**WHAT NEEDS TO BE DONE**
Your answer must be the full set of records, copied exactly, with no pictures in it.

(MATERIAL PROVIDED)

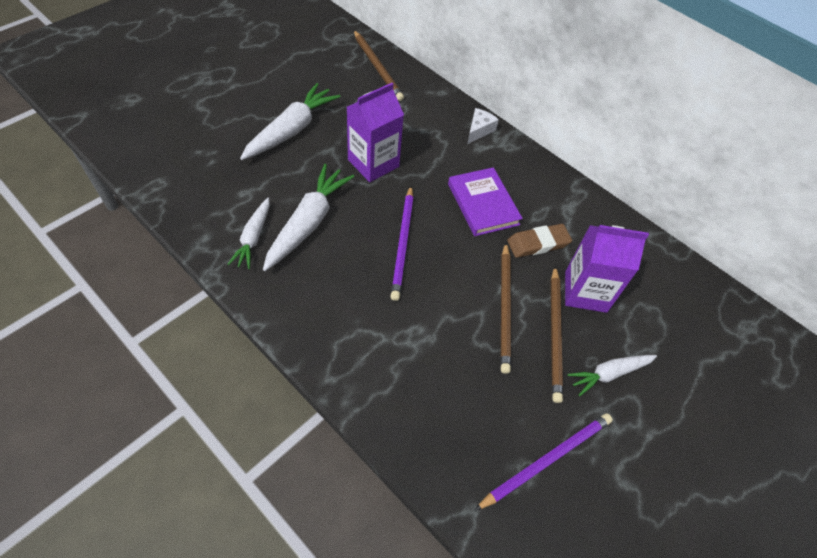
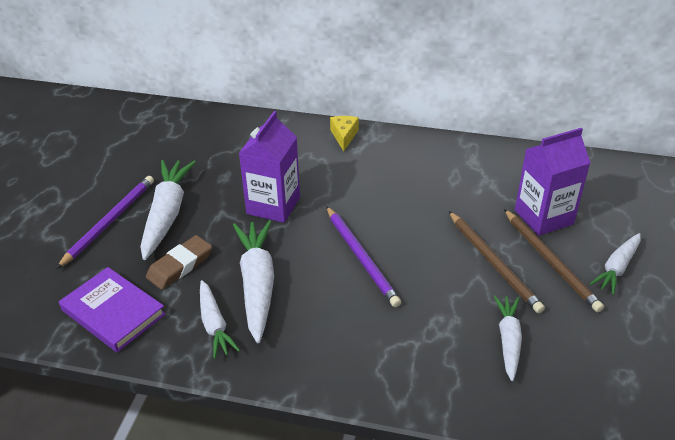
camera: 25 degrees left, 15 degrees down
(377, 67) = (203, 125): brown pencil -> none
(457, 380) = (508, 340): none -> white carrot
(479, 130) = (344, 136): white cheese -> yellow cheese
(483, 204) = (401, 192): purple book -> purple book (113, 312)
(538, 243) = (473, 200): brown eraser -> brown eraser (180, 265)
(547, 460) = (632, 359): purple pencil -> purple pencil (110, 222)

(End MATERIAL PROVIDED)

**SOLUTION TO THIS EXERCISE**
camera: 25 degrees left, 15 degrees down
(377, 67) = (203, 125): brown pencil -> none
(457, 380) = (508, 340): none -> white carrot
(479, 130) = (344, 136): white cheese -> yellow cheese
(483, 204) = (401, 192): purple book -> purple book (113, 312)
(538, 243) = (473, 200): brown eraser -> brown eraser (180, 265)
(547, 460) = (632, 359): purple pencil -> purple pencil (110, 222)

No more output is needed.